Task brief> Below is a listing to repeat exactly, with its pictures left out.

Given records>
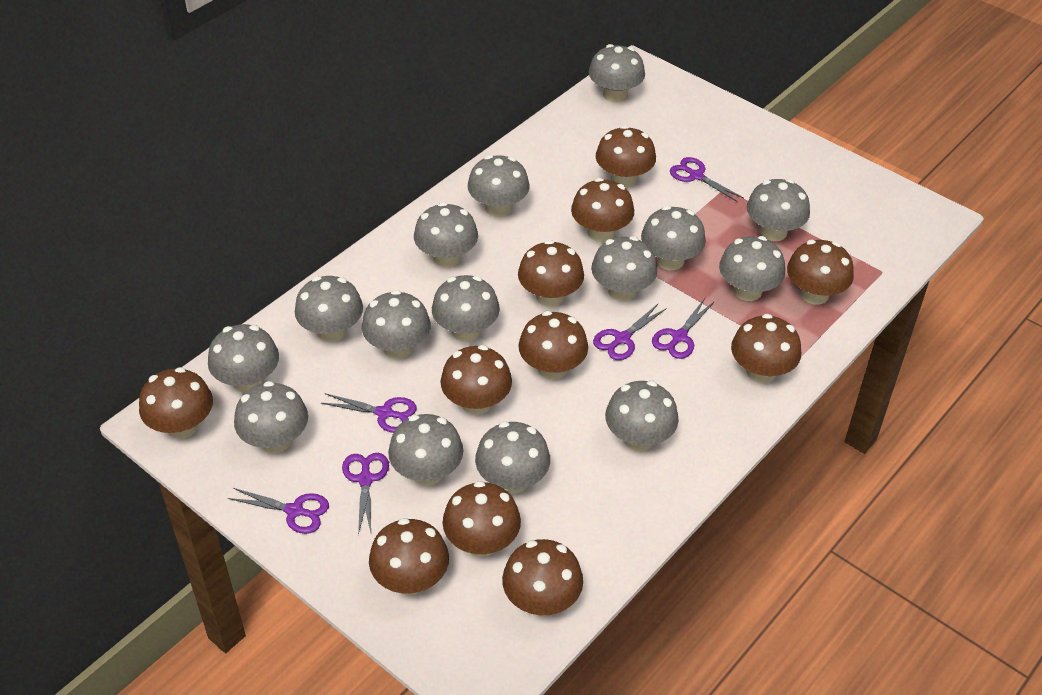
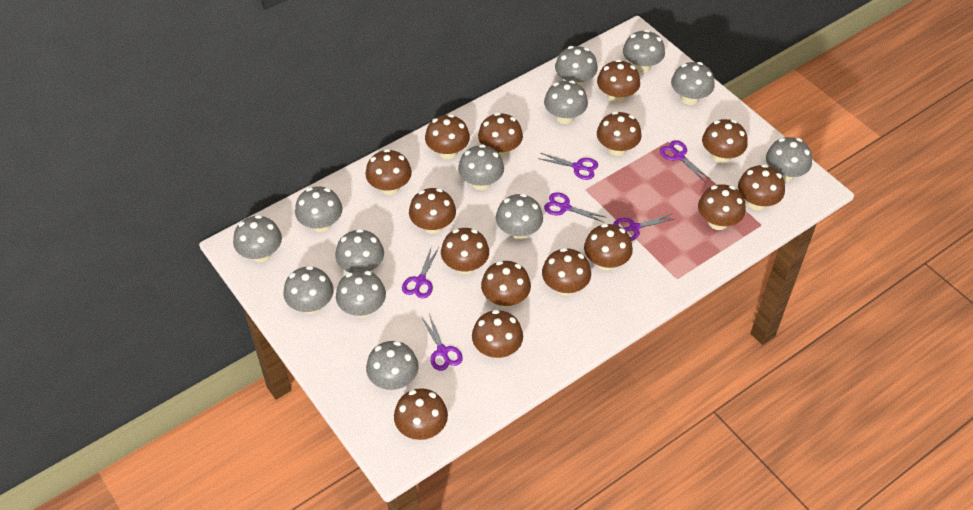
brown mushroom: 11 -> 15
grey mushroom: 15 -> 13

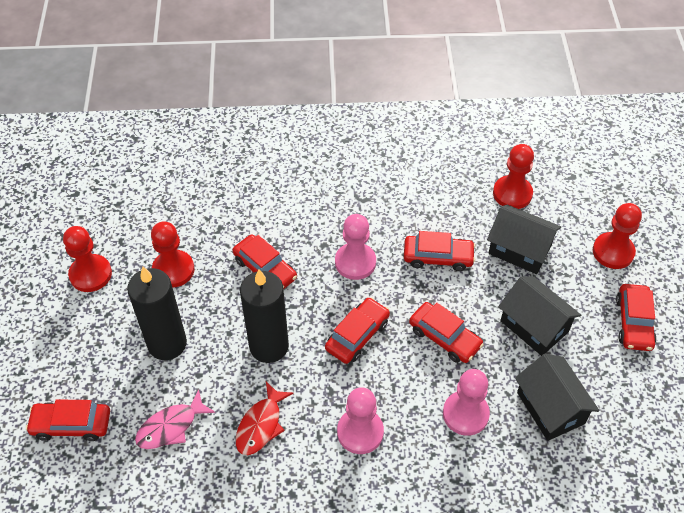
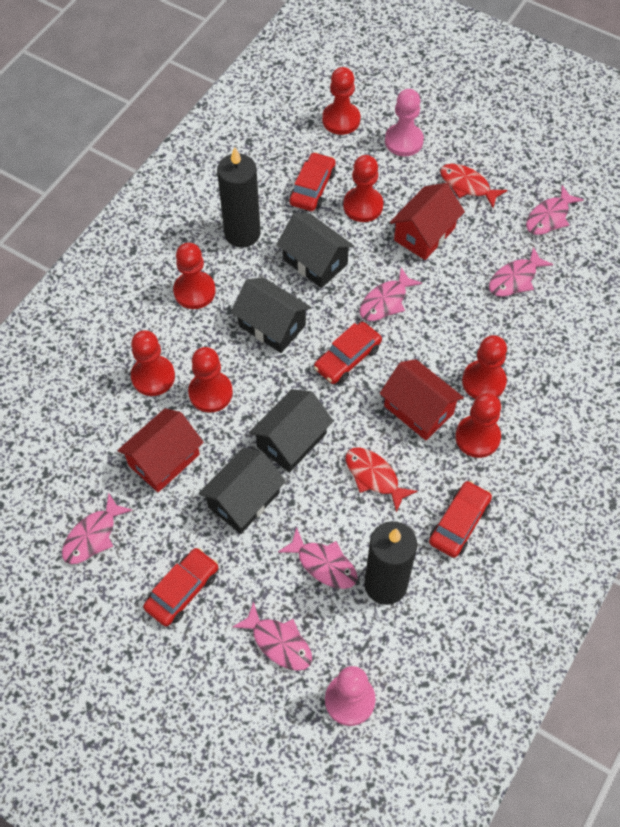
black house: 3 -> 4
pink fish: 1 -> 6
pink pawn: 3 -> 2
red car: 6 -> 4
red fish: 1 -> 2
red house: 0 -> 3
red pawn: 4 -> 7

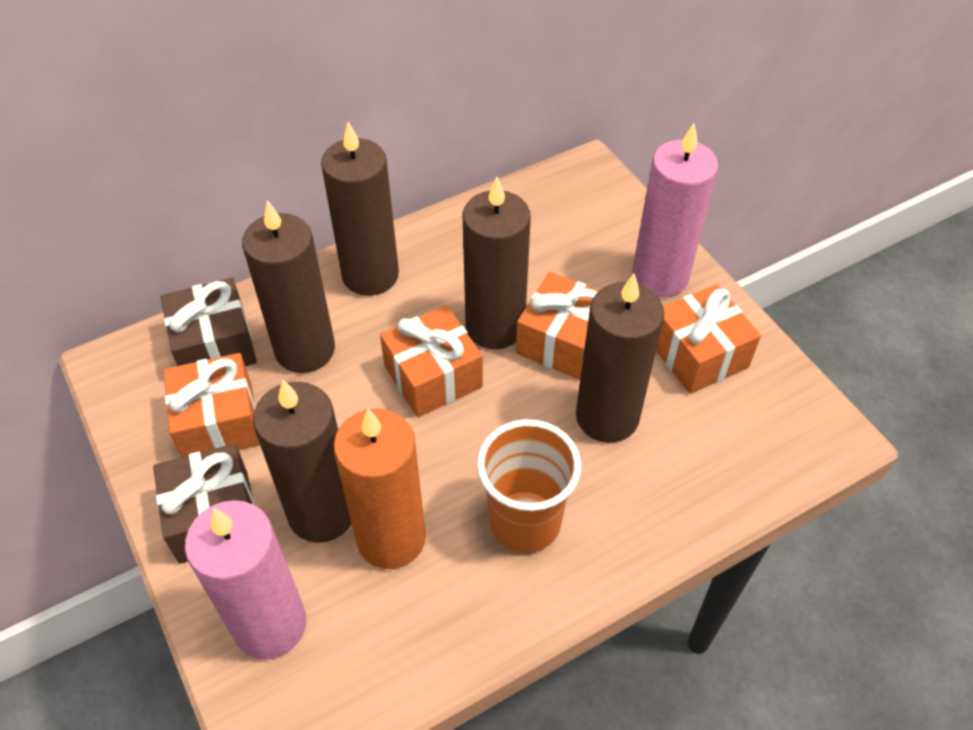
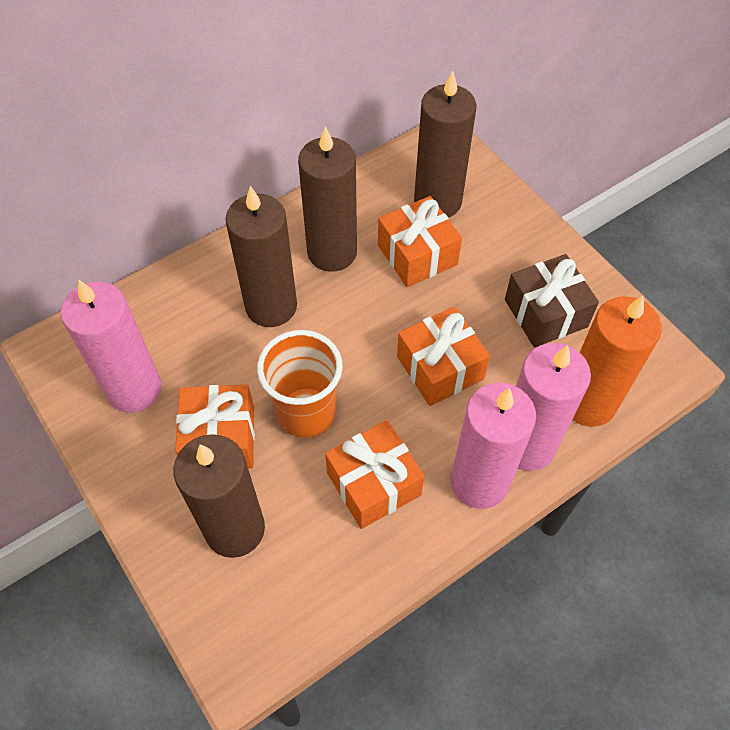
brown candle: 5 -> 4
brown gift: 2 -> 1
pink candle: 2 -> 3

Answer section>
brown mushroom: 11 -> 15
grey mushroom: 15 -> 13

black house: 3 -> 4
pink fish: 1 -> 6
pink pawn: 3 -> 2
red car: 6 -> 4
red fish: 1 -> 2
red house: 0 -> 3
red pawn: 4 -> 7

brown candle: 5 -> 4
brown gift: 2 -> 1
pink candle: 2 -> 3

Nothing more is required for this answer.